[Material shown — start]

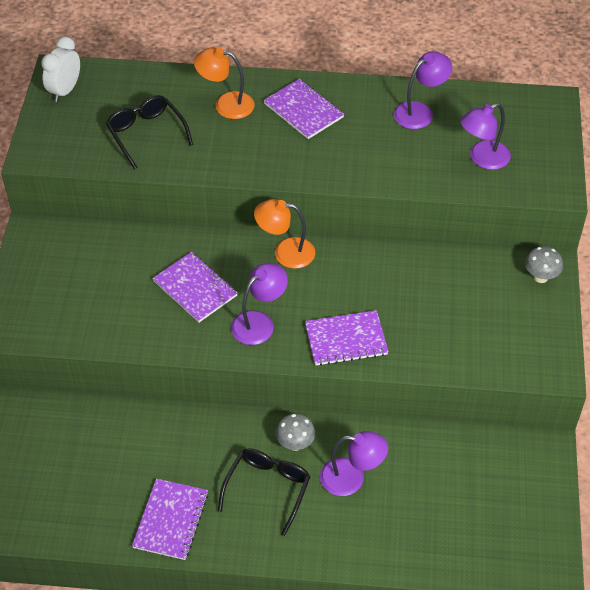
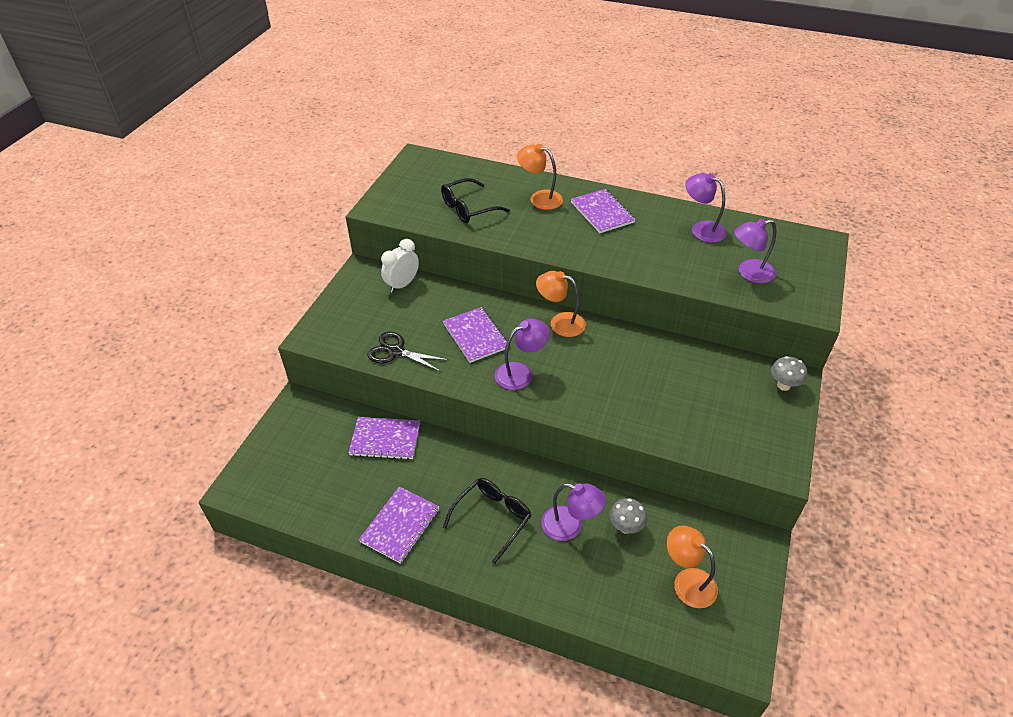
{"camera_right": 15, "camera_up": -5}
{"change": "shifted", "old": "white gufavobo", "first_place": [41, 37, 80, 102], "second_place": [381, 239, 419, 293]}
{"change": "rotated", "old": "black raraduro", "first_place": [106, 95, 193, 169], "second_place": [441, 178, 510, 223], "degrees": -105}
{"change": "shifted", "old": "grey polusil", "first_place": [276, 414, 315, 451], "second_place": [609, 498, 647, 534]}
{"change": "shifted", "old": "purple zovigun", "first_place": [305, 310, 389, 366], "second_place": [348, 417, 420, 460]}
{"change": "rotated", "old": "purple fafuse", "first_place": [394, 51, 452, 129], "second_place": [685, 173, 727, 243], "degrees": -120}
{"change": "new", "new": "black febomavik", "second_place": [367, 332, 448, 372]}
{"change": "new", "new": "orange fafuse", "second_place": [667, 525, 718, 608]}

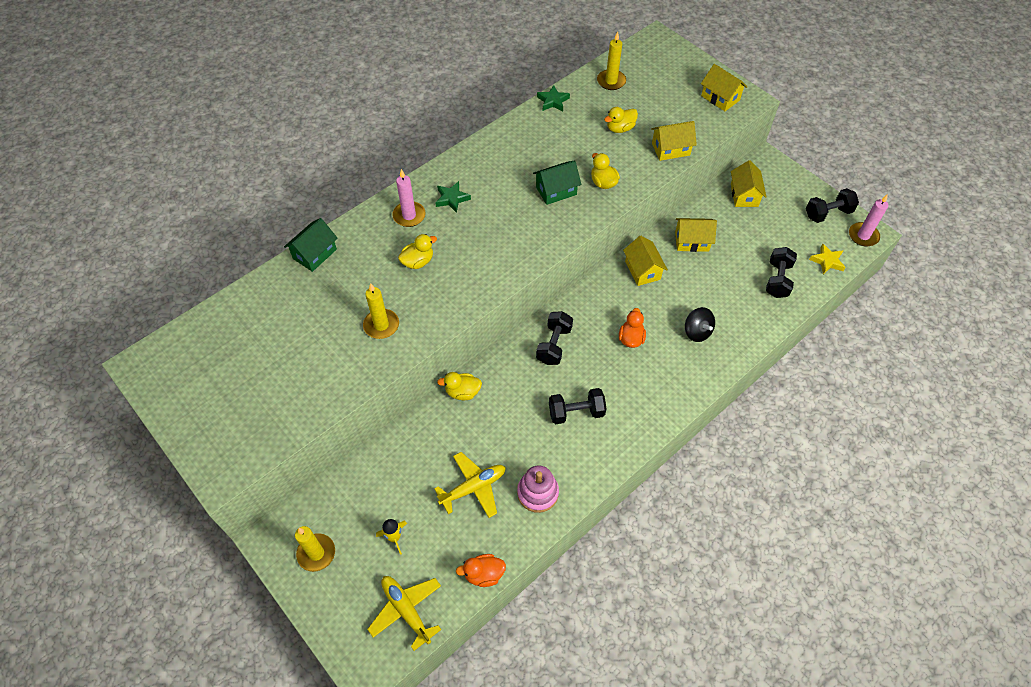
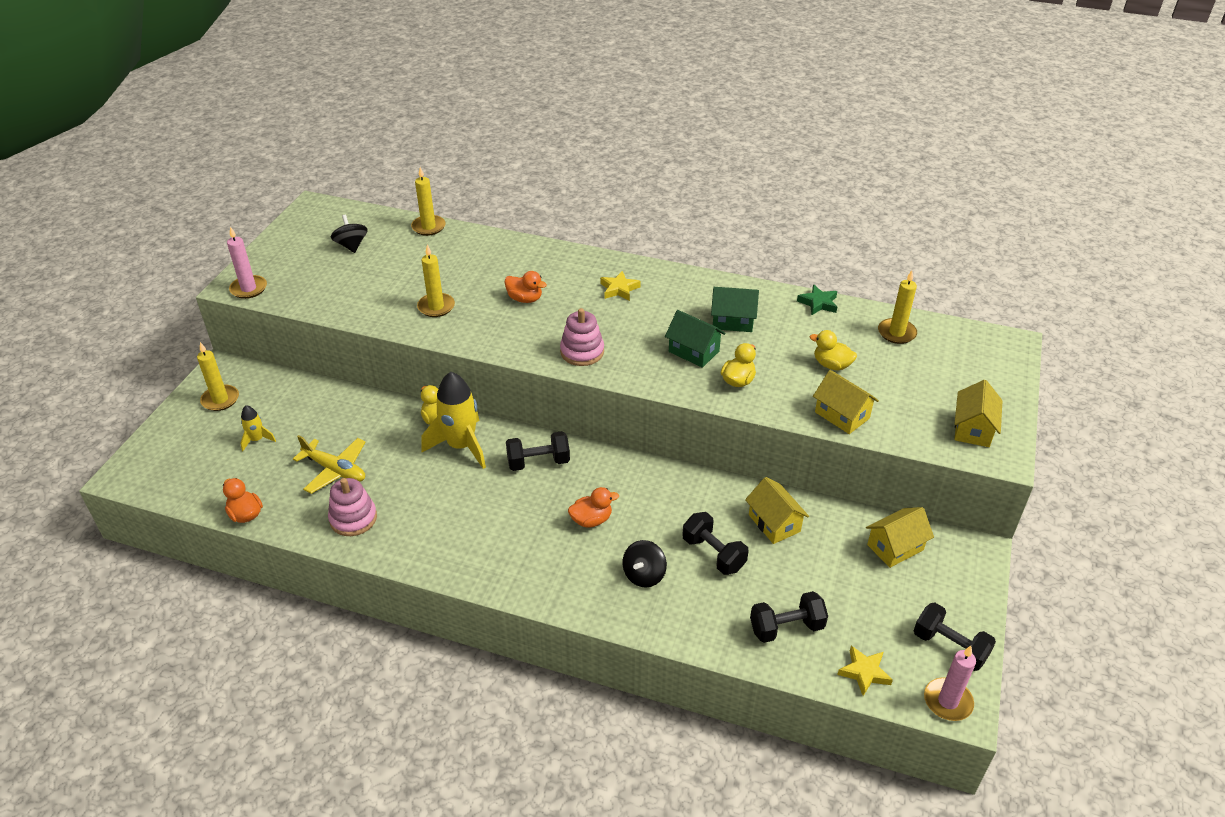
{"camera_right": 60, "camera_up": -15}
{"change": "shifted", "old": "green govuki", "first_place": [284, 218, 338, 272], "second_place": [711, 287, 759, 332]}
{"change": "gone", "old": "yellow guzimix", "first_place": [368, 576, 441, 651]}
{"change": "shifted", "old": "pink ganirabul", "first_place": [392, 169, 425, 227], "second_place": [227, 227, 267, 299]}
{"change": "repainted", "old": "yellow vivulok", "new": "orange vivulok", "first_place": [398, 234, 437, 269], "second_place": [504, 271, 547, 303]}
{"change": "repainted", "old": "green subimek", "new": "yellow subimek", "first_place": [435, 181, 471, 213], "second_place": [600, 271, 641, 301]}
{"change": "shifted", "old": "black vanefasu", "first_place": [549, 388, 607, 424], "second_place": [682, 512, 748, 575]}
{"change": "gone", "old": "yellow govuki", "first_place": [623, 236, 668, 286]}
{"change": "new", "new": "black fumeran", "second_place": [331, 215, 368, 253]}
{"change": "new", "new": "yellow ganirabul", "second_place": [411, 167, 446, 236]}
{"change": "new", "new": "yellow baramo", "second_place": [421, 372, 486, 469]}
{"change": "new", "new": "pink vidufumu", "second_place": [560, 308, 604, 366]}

[Material shown — finish]

### About this task
In your copy, reproduce the data above exactly and skip every picture.

### Exercise answer
{"camera_right": 15, "camera_up": -5}
{"change": "shifted", "old": "white gufavobo", "first_place": [41, 37, 80, 102], "second_place": [381, 239, 419, 293]}
{"change": "rotated", "old": "black raraduro", "first_place": [106, 95, 193, 169], "second_place": [441, 178, 510, 223], "degrees": -105}
{"change": "shifted", "old": "grey polusil", "first_place": [276, 414, 315, 451], "second_place": [609, 498, 647, 534]}
{"change": "shifted", "old": "purple zovigun", "first_place": [305, 310, 389, 366], "second_place": [348, 417, 420, 460]}
{"change": "rotated", "old": "purple fafuse", "first_place": [394, 51, 452, 129], "second_place": [685, 173, 727, 243], "degrees": -120}
{"change": "new", "new": "black febomavik", "second_place": [367, 332, 448, 372]}
{"change": "new", "new": "orange fafuse", "second_place": [667, 525, 718, 608]}

{"camera_right": 60, "camera_up": -15}
{"change": "shifted", "old": "green govuki", "first_place": [284, 218, 338, 272], "second_place": [711, 287, 759, 332]}
{"change": "gone", "old": "yellow guzimix", "first_place": [368, 576, 441, 651]}
{"change": "shifted", "old": "pink ganirabul", "first_place": [392, 169, 425, 227], "second_place": [227, 227, 267, 299]}
{"change": "repainted", "old": "yellow vivulok", "new": "orange vivulok", "first_place": [398, 234, 437, 269], "second_place": [504, 271, 547, 303]}
{"change": "repainted", "old": "green subimek", "new": "yellow subimek", "first_place": [435, 181, 471, 213], "second_place": [600, 271, 641, 301]}
{"change": "shifted", "old": "black vanefasu", "first_place": [549, 388, 607, 424], "second_place": [682, 512, 748, 575]}
{"change": "gone", "old": "yellow govuki", "first_place": [623, 236, 668, 286]}
{"change": "new", "new": "black fumeran", "second_place": [331, 215, 368, 253]}
{"change": "new", "new": "yellow ganirabul", "second_place": [411, 167, 446, 236]}
{"change": "new", "new": "yellow baramo", "second_place": [421, 372, 486, 469]}
{"change": "new", "new": "pink vidufumu", "second_place": [560, 308, 604, 366]}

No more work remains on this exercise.